Task inputs:
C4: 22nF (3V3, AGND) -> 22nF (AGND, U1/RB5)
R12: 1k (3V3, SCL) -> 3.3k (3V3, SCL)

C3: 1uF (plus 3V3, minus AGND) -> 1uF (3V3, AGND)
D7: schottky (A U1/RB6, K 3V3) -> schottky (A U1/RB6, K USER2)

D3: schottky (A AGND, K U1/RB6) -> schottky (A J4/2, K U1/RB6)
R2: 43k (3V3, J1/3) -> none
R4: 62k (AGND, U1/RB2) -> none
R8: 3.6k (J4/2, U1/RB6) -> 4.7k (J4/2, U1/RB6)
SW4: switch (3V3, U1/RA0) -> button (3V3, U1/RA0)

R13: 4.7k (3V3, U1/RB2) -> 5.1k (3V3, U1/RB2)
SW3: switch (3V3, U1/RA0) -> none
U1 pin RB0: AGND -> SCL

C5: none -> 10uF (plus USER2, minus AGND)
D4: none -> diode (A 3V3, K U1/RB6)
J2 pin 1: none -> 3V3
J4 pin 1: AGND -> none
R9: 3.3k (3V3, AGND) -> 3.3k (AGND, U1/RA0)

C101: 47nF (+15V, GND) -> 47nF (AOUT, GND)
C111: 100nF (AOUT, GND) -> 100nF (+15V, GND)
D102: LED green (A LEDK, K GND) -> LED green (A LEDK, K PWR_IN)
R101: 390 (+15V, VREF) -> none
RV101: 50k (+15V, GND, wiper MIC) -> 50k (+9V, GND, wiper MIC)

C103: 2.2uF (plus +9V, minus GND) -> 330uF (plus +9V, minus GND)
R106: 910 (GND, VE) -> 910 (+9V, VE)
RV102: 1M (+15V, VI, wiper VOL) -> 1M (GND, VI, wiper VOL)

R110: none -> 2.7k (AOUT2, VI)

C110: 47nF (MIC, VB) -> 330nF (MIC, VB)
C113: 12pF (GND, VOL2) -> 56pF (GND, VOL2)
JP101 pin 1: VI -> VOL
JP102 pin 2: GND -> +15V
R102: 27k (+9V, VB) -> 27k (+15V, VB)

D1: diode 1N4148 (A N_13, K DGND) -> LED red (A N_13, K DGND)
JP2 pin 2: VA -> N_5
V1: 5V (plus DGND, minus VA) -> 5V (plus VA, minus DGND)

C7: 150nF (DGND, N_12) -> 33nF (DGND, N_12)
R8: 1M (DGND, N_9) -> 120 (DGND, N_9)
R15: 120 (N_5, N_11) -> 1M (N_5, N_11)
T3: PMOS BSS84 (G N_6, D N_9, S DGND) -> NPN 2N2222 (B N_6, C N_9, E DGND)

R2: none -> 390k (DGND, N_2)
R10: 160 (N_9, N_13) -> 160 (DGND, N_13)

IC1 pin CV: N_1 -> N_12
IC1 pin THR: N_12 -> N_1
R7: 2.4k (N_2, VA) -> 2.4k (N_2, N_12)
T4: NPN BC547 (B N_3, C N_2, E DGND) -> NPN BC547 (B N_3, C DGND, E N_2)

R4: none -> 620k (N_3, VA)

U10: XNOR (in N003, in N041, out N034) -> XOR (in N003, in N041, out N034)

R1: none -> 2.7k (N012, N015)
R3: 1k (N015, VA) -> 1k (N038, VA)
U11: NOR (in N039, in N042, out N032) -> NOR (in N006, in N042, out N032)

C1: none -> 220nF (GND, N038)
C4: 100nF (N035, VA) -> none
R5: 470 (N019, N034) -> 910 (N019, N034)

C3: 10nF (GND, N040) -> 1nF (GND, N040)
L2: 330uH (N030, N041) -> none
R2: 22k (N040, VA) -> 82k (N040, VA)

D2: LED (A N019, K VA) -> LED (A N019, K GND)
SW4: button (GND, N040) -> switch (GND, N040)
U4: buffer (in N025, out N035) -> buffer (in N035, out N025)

Work to complete: Repeat the whole listing, keeping every word exact.

Answer below:
C4: 22nF (3V3, AGND) -> 22nF (AGND, U1/RB5)
R12: 1k (3V3, SCL) -> 3.3k (3V3, SCL)

C3: 1uF (plus 3V3, minus AGND) -> 1uF (3V3, AGND)
D7: schottky (A U1/RB6, K 3V3) -> schottky (A U1/RB6, K USER2)

D3: schottky (A AGND, K U1/RB6) -> schottky (A J4/2, K U1/RB6)
R2: 43k (3V3, J1/3) -> none
R4: 62k (AGND, U1/RB2) -> none
R8: 3.6k (J4/2, U1/RB6) -> 4.7k (J4/2, U1/RB6)
SW4: switch (3V3, U1/RA0) -> button (3V3, U1/RA0)

R13: 4.7k (3V3, U1/RB2) -> 5.1k (3V3, U1/RB2)
SW3: switch (3V3, U1/RA0) -> none
U1 pin RB0: AGND -> SCL

C5: none -> 10uF (plus USER2, minus AGND)
D4: none -> diode (A 3V3, K U1/RB6)
J2 pin 1: none -> 3V3
J4 pin 1: AGND -> none
R9: 3.3k (3V3, AGND) -> 3.3k (AGND, U1/RA0)

C101: 47nF (+15V, GND) -> 47nF (AOUT, GND)
C111: 100nF (AOUT, GND) -> 100nF (+15V, GND)
D102: LED green (A LEDK, K GND) -> LED green (A LEDK, K PWR_IN)
R101: 390 (+15V, VREF) -> none
RV101: 50k (+15V, GND, wiper MIC) -> 50k (+9V, GND, wiper MIC)

C103: 2.2uF (plus +9V, minus GND) -> 330uF (plus +9V, minus GND)
R106: 910 (GND, VE) -> 910 (+9V, VE)
RV102: 1M (+15V, VI, wiper VOL) -> 1M (GND, VI, wiper VOL)

R110: none -> 2.7k (AOUT2, VI)

C110: 47nF (MIC, VB) -> 330nF (MIC, VB)
C113: 12pF (GND, VOL2) -> 56pF (GND, VOL2)
JP101 pin 1: VI -> VOL
JP102 pin 2: GND -> +15V
R102: 27k (+9V, VB) -> 27k (+15V, VB)

D1: diode 1N4148 (A N_13, K DGND) -> LED red (A N_13, K DGND)
JP2 pin 2: VA -> N_5
V1: 5V (plus DGND, minus VA) -> 5V (plus VA, minus DGND)

C7: 150nF (DGND, N_12) -> 33nF (DGND, N_12)
R8: 1M (DGND, N_9) -> 120 (DGND, N_9)
R15: 120 (N_5, N_11) -> 1M (N_5, N_11)
T3: PMOS BSS84 (G N_6, D N_9, S DGND) -> NPN 2N2222 (B N_6, C N_9, E DGND)

R2: none -> 390k (DGND, N_2)
R10: 160 (N_9, N_13) -> 160 (DGND, N_13)

IC1 pin CV: N_1 -> N_12
IC1 pin THR: N_12 -> N_1
R7: 2.4k (N_2, VA) -> 2.4k (N_2, N_12)
T4: NPN BC547 (B N_3, C N_2, E DGND) -> NPN BC547 (B N_3, C DGND, E N_2)

R4: none -> 620k (N_3, VA)

U10: XNOR (in N003, in N041, out N034) -> XOR (in N003, in N041, out N034)

R1: none -> 2.7k (N012, N015)
R3: 1k (N015, VA) -> 1k (N038, VA)
U11: NOR (in N039, in N042, out N032) -> NOR (in N006, in N042, out N032)

C1: none -> 220nF (GND, N038)
C4: 100nF (N035, VA) -> none
R5: 470 (N019, N034) -> 910 (N019, N034)

C3: 10nF (GND, N040) -> 1nF (GND, N040)
L2: 330uH (N030, N041) -> none
R2: 22k (N040, VA) -> 82k (N040, VA)

D2: LED (A N019, K VA) -> LED (A N019, K GND)
SW4: button (GND, N040) -> switch (GND, N040)
U4: buffer (in N025, out N035) -> buffer (in N035, out N025)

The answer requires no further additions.